Print, exactly as given, each line of the data from the line containing "STEPPER pin IN1: 8 -> 16" up to and including its last line.

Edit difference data

:::

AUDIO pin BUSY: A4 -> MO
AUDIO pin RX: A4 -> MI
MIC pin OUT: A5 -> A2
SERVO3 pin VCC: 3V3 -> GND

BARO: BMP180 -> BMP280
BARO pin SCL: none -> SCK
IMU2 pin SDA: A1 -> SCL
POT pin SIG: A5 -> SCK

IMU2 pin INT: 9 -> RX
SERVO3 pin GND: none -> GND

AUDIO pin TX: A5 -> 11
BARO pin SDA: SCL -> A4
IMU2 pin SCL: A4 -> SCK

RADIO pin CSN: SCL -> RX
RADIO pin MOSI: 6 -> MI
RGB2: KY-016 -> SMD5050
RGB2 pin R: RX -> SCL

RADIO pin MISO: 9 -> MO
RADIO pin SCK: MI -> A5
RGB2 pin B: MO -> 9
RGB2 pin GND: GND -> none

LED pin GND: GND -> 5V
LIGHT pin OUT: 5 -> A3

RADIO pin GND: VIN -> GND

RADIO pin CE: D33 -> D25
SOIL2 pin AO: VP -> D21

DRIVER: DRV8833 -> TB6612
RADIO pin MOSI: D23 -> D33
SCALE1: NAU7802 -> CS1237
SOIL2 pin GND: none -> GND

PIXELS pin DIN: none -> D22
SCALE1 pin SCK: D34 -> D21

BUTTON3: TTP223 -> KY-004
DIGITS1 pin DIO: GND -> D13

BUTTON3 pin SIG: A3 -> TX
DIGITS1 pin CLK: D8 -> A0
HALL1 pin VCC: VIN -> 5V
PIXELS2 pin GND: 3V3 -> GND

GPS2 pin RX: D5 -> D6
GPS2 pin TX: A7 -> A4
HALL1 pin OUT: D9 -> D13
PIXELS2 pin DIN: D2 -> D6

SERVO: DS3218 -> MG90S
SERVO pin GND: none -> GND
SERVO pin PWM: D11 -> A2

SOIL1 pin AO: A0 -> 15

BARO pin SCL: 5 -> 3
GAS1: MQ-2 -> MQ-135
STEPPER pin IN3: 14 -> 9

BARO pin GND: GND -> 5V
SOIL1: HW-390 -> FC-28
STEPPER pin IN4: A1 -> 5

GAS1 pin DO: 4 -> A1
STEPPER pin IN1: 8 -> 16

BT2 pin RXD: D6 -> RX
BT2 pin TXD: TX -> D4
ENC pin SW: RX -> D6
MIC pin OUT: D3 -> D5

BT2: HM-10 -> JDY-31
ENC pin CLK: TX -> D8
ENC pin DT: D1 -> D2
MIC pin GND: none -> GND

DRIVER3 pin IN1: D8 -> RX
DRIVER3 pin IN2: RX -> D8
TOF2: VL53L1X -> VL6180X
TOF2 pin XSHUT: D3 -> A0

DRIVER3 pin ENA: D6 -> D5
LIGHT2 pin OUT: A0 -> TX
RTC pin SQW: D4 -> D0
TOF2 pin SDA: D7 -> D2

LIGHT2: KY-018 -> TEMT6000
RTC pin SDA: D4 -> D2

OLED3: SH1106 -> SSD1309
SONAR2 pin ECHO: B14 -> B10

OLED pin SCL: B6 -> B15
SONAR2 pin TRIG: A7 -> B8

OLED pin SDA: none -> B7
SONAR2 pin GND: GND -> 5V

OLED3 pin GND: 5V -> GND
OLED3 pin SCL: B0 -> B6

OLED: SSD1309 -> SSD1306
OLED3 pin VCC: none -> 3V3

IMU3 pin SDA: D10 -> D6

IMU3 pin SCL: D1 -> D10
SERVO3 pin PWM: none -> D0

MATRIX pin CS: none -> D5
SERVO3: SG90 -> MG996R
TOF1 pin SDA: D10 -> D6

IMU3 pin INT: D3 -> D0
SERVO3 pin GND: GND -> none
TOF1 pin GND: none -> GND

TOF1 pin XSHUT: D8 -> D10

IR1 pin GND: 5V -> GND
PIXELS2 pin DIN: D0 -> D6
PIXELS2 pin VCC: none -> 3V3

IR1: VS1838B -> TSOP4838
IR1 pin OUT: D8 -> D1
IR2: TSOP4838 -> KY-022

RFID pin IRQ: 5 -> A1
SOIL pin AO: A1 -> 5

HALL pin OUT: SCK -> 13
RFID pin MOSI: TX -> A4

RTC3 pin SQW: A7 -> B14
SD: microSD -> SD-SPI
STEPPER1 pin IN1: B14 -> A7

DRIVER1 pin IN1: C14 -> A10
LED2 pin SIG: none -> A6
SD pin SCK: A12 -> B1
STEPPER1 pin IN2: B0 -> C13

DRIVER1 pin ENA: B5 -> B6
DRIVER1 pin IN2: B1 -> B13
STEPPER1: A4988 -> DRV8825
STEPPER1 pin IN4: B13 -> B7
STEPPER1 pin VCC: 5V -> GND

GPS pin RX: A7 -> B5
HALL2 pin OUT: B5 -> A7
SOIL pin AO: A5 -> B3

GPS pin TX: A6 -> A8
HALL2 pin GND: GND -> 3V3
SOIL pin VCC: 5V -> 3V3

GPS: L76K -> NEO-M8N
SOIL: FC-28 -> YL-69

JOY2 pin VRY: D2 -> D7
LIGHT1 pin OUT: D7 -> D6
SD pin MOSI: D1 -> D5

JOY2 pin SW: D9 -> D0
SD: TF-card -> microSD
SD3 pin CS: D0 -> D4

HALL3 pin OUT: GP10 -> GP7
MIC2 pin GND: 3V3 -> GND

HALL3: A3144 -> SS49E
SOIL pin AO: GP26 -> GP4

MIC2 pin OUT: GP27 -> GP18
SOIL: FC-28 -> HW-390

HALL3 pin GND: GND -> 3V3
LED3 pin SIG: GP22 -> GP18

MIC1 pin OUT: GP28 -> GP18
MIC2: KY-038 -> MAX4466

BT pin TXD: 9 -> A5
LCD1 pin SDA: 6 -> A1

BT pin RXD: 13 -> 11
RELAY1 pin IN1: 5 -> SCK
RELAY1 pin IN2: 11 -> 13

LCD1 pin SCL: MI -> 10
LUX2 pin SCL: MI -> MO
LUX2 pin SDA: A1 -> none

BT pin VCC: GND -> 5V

:::

▶ **Solution**
STEPPER pin IN1: 8 -> 16

BT2 pin RXD: D6 -> RX
BT2 pin TXD: TX -> D4
ENC pin SW: RX -> D6
MIC pin OUT: D3 -> D5

BT2: HM-10 -> JDY-31
ENC pin CLK: TX -> D8
ENC pin DT: D1 -> D2
MIC pin GND: none -> GND

DRIVER3 pin IN1: D8 -> RX
DRIVER3 pin IN2: RX -> D8
TOF2: VL53L1X -> VL6180X
TOF2 pin XSHUT: D3 -> A0

DRIVER3 pin ENA: D6 -> D5
LIGHT2 pin OUT: A0 -> TX
RTC pin SQW: D4 -> D0
TOF2 pin SDA: D7 -> D2

LIGHT2: KY-018 -> TEMT6000
RTC pin SDA: D4 -> D2

OLED3: SH1106 -> SSD1309
SONAR2 pin ECHO: B14 -> B10

OLED pin SCL: B6 -> B15
SONAR2 pin TRIG: A7 -> B8

OLED pin SDA: none -> B7
SONAR2 pin GND: GND -> 5V

OLED3 pin GND: 5V -> GND
OLED3 pin SCL: B0 -> B6

OLED: SSD1309 -> SSD1306
OLED3 pin VCC: none -> 3V3

IMU3 pin SDA: D10 -> D6

IMU3 pin SCL: D1 -> D10
SERVO3 pin PWM: none -> D0

MATRIX pin CS: none -> D5
SERVO3: SG90 -> MG996R
TOF1 pin SDA: D10 -> D6

IMU3 pin INT: D3 -> D0
SERVO3 pin GND: GND -> none
TOF1 pin GND: none -> GND

TOF1 pin XSHUT: D8 -> D10

IR1 pin GND: 5V -> GND
PIXELS2 pin DIN: D0 -> D6
PIXELS2 pin VCC: none -> 3V3

IR1: VS1838B -> TSOP4838
IR1 pin OUT: D8 -> D1
IR2: TSOP4838 -> KY-022

RFID pin IRQ: 5 -> A1
SOIL pin AO: A1 -> 5

HALL pin OUT: SCK -> 13
RFID pin MOSI: TX -> A4

RTC3 pin SQW: A7 -> B14
SD: microSD -> SD-SPI
STEPPER1 pin IN1: B14 -> A7

DRIVER1 pin IN1: C14 -> A10
LED2 pin SIG: none -> A6
SD pin SCK: A12 -> B1
STEPPER1 pin IN2: B0 -> C13

DRIVER1 pin ENA: B5 -> B6
DRIVER1 pin IN2: B1 -> B13
STEPPER1: A4988 -> DRV8825
STEPPER1 pin IN4: B13 -> B7
STEPPER1 pin VCC: 5V -> GND

GPS pin RX: A7 -> B5
HALL2 pin OUT: B5 -> A7
SOIL pin AO: A5 -> B3

GPS pin TX: A6 -> A8
HALL2 pin GND: GND -> 3V3
SOIL pin VCC: 5V -> 3V3

GPS: L76K -> NEO-M8N
SOIL: FC-28 -> YL-69

JOY2 pin VRY: D2 -> D7
LIGHT1 pin OUT: D7 -> D6
SD pin MOSI: D1 -> D5

JOY2 pin SW: D9 -> D0
SD: TF-card -> microSD
SD3 pin CS: D0 -> D4

HALL3 pin OUT: GP10 -> GP7
MIC2 pin GND: 3V3 -> GND

HALL3: A3144 -> SS49E
SOIL pin AO: GP26 -> GP4

MIC2 pin OUT: GP27 -> GP18
SOIL: FC-28 -> HW-390

HALL3 pin GND: GND -> 3V3
LED3 pin SIG: GP22 -> GP18

MIC1 pin OUT: GP28 -> GP18
MIC2: KY-038 -> MAX4466

BT pin TXD: 9 -> A5
LCD1 pin SDA: 6 -> A1

BT pin RXD: 13 -> 11
RELAY1 pin IN1: 5 -> SCK
RELAY1 pin IN2: 11 -> 13

LCD1 pin SCL: MI -> 10
LUX2 pin SCL: MI -> MO
LUX2 pin SDA: A1 -> none

BT pin VCC: GND -> 5V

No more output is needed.